[[ DATA RECORDS, beginning ]]
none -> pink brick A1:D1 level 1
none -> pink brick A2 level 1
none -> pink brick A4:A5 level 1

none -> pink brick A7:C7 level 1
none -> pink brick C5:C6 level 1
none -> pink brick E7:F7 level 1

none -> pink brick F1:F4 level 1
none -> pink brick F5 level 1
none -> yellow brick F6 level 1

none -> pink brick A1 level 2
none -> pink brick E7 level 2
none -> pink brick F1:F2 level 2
[[ DATA RECORDS, end ]]
BRIEF :: What you return must match the records exactly, line for line.

OUTPUT OF THE TASK ::
none -> pink brick A1:D1 level 1
none -> pink brick A2 level 1
none -> pink brick A4:A5 level 1

none -> pink brick A7:C7 level 1
none -> pink brick C5:C6 level 1
none -> pink brick E7:F7 level 1

none -> pink brick F1:F4 level 1
none -> pink brick F5 level 1
none -> yellow brick F6 level 1

none -> pink brick A1 level 2
none -> pink brick E7 level 2
none -> pink brick F1:F2 level 2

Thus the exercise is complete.